- **Try it**:
The lines from the first line of the entries through the line containing "R105: none -> 220 (COM, NET7)" are to be repeated exactly, with both of those lines included.

- **Entries provided**:
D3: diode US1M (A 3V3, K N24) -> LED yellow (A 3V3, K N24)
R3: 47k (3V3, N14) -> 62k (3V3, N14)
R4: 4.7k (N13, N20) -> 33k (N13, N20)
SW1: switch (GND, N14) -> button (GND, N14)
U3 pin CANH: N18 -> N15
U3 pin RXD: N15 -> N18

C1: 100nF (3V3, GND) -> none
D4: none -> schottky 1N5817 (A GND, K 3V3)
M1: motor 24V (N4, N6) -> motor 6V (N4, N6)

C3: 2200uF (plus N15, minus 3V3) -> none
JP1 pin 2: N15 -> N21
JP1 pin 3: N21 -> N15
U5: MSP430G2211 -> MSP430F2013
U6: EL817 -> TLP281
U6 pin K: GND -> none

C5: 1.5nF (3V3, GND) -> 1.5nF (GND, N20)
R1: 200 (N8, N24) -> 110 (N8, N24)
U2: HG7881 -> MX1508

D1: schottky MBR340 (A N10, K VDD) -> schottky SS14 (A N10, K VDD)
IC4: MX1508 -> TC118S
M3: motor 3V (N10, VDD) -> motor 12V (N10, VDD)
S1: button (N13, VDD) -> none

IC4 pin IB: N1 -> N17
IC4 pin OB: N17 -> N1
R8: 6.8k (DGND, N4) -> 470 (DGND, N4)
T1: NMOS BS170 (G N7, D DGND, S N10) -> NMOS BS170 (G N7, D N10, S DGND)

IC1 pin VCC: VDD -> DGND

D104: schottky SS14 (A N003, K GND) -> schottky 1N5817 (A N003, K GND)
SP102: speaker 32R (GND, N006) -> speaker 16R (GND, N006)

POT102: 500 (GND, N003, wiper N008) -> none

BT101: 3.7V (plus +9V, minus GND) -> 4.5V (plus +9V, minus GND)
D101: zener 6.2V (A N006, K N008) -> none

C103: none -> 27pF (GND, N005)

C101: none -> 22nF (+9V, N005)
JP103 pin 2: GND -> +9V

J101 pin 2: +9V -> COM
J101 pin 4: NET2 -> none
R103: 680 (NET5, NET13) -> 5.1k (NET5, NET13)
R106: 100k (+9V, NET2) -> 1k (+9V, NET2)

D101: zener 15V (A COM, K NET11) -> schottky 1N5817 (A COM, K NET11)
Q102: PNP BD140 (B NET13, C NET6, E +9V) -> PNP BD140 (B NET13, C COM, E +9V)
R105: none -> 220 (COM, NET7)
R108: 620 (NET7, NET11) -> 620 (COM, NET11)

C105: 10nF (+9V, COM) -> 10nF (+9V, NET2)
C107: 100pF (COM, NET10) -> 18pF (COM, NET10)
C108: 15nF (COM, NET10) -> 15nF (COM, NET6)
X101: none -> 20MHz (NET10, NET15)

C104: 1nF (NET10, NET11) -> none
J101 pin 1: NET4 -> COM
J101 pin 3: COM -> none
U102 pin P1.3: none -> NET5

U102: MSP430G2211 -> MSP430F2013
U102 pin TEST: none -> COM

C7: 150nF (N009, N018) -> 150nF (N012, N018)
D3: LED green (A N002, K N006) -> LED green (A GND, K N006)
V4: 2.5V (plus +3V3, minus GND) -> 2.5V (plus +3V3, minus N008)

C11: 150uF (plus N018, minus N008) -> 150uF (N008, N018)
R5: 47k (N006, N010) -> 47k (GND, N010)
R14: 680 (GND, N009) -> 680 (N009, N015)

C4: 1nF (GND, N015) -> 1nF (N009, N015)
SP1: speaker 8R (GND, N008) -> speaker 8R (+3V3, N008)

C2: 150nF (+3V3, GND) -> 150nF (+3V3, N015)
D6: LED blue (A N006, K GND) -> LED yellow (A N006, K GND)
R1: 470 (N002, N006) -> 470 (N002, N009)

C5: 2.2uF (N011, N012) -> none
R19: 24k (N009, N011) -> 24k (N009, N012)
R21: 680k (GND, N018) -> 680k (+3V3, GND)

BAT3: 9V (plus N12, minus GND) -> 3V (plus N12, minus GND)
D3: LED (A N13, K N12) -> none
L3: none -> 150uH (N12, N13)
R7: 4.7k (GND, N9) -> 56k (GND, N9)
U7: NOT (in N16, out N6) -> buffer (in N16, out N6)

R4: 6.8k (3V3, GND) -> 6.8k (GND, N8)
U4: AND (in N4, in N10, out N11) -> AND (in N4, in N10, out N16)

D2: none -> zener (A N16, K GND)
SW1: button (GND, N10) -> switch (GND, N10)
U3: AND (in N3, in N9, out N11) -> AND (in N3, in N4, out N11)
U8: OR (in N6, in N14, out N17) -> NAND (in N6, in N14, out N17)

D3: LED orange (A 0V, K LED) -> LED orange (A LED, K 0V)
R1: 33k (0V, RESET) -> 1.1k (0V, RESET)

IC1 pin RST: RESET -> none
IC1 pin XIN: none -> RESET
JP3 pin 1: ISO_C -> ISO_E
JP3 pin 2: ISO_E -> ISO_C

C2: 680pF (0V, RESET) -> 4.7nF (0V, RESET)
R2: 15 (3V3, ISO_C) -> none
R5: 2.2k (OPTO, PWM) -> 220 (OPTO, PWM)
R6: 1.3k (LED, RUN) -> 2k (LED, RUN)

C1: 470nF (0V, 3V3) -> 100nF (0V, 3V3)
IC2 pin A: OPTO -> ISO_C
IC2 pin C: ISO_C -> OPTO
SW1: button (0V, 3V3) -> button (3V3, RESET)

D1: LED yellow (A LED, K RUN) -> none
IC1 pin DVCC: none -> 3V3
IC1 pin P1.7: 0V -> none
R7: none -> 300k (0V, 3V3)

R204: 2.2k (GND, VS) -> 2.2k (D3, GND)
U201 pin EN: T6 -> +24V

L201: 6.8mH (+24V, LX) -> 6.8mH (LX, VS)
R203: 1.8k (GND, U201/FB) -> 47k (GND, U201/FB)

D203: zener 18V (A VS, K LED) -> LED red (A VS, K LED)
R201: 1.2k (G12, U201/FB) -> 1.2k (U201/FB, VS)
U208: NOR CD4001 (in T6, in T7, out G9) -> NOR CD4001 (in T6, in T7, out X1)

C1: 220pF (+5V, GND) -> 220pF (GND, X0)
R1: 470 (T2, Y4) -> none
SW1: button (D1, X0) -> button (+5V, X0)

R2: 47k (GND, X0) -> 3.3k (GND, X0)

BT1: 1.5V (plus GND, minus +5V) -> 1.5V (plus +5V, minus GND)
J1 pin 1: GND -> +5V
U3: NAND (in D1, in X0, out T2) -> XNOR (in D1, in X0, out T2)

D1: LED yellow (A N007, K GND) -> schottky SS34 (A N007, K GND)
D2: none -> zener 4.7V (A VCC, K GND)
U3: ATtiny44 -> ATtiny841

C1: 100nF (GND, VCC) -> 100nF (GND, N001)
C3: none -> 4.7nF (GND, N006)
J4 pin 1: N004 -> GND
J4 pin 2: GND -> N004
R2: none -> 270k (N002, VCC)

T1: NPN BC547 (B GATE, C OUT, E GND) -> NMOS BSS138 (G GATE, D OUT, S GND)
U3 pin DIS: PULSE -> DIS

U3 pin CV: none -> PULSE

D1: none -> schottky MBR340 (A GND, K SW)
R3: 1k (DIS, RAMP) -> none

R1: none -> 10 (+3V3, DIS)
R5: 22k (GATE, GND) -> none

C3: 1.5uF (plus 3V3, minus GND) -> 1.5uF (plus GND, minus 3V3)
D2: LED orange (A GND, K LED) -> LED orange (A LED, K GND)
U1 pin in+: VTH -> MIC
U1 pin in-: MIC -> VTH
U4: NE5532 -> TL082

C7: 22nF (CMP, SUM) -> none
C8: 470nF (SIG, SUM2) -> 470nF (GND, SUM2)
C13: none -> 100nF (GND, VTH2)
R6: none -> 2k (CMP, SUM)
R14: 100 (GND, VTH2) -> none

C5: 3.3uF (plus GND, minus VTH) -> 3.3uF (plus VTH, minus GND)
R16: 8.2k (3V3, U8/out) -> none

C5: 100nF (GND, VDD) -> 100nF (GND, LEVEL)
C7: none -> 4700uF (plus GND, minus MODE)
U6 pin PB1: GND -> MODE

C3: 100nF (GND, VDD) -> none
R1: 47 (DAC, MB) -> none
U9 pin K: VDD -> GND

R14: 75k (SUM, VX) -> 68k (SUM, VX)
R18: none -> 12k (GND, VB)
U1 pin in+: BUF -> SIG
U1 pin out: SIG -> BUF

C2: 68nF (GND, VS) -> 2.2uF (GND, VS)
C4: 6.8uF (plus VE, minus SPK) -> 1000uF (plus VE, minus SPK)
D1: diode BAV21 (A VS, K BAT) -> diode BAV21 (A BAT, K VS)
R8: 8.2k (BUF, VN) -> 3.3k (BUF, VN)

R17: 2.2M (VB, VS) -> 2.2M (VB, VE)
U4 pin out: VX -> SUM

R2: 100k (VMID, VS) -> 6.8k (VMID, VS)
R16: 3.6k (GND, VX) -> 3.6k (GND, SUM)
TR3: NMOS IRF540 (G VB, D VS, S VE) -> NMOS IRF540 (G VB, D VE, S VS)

- **Task result**:
D3: diode US1M (A 3V3, K N24) -> LED yellow (A 3V3, K N24)
R3: 47k (3V3, N14) -> 62k (3V3, N14)
R4: 4.7k (N13, N20) -> 33k (N13, N20)
SW1: switch (GND, N14) -> button (GND, N14)
U3 pin CANH: N18 -> N15
U3 pin RXD: N15 -> N18

C1: 100nF (3V3, GND) -> none
D4: none -> schottky 1N5817 (A GND, K 3V3)
M1: motor 24V (N4, N6) -> motor 6V (N4, N6)

C3: 2200uF (plus N15, minus 3V3) -> none
JP1 pin 2: N15 -> N21
JP1 pin 3: N21 -> N15
U5: MSP430G2211 -> MSP430F2013
U6: EL817 -> TLP281
U6 pin K: GND -> none

C5: 1.5nF (3V3, GND) -> 1.5nF (GND, N20)
R1: 200 (N8, N24) -> 110 (N8, N24)
U2: HG7881 -> MX1508

D1: schottky MBR340 (A N10, K VDD) -> schottky SS14 (A N10, K VDD)
IC4: MX1508 -> TC118S
M3: motor 3V (N10, VDD) -> motor 12V (N10, VDD)
S1: button (N13, VDD) -> none

IC4 pin IB: N1 -> N17
IC4 pin OB: N17 -> N1
R8: 6.8k (DGND, N4) -> 470 (DGND, N4)
T1: NMOS BS170 (G N7, D DGND, S N10) -> NMOS BS170 (G N7, D N10, S DGND)

IC1 pin VCC: VDD -> DGND

D104: schottky SS14 (A N003, K GND) -> schottky 1N5817 (A N003, K GND)
SP102: speaker 32R (GND, N006) -> speaker 16R (GND, N006)

POT102: 500 (GND, N003, wiper N008) -> none

BT101: 3.7V (plus +9V, minus GND) -> 4.5V (plus +9V, minus GND)
D101: zener 6.2V (A N006, K N008) -> none

C103: none -> 27pF (GND, N005)

C101: none -> 22nF (+9V, N005)
JP103 pin 2: GND -> +9V

J101 pin 2: +9V -> COM
J101 pin 4: NET2 -> none
R103: 680 (NET5, NET13) -> 5.1k (NET5, NET13)
R106: 100k (+9V, NET2) -> 1k (+9V, NET2)

D101: zener 15V (A COM, K NET11) -> schottky 1N5817 (A COM, K NET11)
Q102: PNP BD140 (B NET13, C NET6, E +9V) -> PNP BD140 (B NET13, C COM, E +9V)
R105: none -> 220 (COM, NET7)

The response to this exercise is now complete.